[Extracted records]
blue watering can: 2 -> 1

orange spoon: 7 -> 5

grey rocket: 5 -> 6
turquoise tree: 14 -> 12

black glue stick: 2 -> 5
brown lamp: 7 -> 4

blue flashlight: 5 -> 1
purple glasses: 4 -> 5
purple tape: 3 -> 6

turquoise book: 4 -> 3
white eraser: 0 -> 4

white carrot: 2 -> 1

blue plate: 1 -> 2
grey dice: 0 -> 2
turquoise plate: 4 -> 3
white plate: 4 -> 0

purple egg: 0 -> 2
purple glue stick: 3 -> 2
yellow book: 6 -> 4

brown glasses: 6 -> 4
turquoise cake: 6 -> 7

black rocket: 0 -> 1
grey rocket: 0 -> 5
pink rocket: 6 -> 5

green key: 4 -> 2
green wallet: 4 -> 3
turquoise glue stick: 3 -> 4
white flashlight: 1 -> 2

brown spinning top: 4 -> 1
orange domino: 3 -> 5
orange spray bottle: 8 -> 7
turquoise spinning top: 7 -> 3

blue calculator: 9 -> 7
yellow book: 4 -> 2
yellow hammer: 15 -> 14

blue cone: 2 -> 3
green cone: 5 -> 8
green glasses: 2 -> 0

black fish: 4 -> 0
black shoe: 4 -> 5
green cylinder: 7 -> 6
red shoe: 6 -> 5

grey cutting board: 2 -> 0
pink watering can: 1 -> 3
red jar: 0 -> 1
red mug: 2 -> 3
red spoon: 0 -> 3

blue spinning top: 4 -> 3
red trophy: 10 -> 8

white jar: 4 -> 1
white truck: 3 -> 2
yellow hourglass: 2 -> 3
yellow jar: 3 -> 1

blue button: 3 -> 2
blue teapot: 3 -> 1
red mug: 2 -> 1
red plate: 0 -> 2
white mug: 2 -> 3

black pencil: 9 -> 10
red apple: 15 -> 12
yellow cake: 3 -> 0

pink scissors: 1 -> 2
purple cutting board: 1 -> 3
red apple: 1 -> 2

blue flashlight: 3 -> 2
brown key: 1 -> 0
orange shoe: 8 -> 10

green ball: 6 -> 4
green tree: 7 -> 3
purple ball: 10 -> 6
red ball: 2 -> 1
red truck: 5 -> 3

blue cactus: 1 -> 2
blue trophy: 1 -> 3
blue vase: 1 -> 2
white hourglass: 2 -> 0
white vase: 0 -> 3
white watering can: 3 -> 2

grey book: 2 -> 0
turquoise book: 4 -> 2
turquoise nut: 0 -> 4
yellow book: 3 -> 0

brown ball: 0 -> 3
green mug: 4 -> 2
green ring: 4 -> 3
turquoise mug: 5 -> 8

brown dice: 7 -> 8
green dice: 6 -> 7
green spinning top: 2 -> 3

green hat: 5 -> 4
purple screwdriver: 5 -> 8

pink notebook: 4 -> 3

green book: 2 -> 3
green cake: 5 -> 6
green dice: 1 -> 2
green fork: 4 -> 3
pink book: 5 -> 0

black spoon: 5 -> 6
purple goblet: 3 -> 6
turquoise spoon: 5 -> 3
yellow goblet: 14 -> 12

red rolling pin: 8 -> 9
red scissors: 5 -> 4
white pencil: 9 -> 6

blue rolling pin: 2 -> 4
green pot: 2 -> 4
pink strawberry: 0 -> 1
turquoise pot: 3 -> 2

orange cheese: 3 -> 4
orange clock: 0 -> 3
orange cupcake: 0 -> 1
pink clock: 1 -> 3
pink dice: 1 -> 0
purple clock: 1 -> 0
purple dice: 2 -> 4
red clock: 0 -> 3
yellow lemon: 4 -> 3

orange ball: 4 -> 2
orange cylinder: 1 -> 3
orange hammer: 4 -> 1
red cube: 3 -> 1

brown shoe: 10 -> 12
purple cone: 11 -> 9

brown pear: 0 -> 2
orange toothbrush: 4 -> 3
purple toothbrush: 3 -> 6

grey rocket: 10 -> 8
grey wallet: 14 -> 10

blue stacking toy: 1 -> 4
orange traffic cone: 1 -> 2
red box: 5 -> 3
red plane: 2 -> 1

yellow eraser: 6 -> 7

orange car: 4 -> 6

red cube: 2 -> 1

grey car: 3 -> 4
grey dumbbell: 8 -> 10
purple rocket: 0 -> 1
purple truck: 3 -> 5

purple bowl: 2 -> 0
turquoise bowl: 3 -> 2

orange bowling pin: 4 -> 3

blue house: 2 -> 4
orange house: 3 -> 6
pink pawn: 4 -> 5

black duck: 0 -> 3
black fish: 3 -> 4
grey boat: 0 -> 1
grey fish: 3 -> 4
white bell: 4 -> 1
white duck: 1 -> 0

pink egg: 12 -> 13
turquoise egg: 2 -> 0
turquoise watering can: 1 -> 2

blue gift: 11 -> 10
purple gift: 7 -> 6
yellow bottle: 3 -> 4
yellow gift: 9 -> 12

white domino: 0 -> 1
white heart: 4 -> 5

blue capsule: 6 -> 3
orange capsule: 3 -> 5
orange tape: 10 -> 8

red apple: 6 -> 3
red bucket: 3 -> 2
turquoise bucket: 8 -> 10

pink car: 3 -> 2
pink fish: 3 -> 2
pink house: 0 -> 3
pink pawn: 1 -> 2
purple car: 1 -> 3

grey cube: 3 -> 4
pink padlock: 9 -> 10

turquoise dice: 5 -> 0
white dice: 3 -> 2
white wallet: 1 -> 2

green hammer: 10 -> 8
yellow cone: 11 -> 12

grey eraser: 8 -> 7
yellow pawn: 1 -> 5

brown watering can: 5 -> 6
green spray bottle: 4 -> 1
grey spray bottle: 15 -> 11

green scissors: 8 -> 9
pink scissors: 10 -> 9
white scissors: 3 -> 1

Task directions →
Your answer must be the lines from the first line of the records through the line containing "turquoise spinning top: 7 -> 3", copied exactly.

Expected answer →
blue watering can: 2 -> 1

orange spoon: 7 -> 5

grey rocket: 5 -> 6
turquoise tree: 14 -> 12

black glue stick: 2 -> 5
brown lamp: 7 -> 4

blue flashlight: 5 -> 1
purple glasses: 4 -> 5
purple tape: 3 -> 6

turquoise book: 4 -> 3
white eraser: 0 -> 4

white carrot: 2 -> 1

blue plate: 1 -> 2
grey dice: 0 -> 2
turquoise plate: 4 -> 3
white plate: 4 -> 0

purple egg: 0 -> 2
purple glue stick: 3 -> 2
yellow book: 6 -> 4

brown glasses: 6 -> 4
turquoise cake: 6 -> 7

black rocket: 0 -> 1
grey rocket: 0 -> 5
pink rocket: 6 -> 5

green key: 4 -> 2
green wallet: 4 -> 3
turquoise glue stick: 3 -> 4
white flashlight: 1 -> 2

brown spinning top: 4 -> 1
orange domino: 3 -> 5
orange spray bottle: 8 -> 7
turquoise spinning top: 7 -> 3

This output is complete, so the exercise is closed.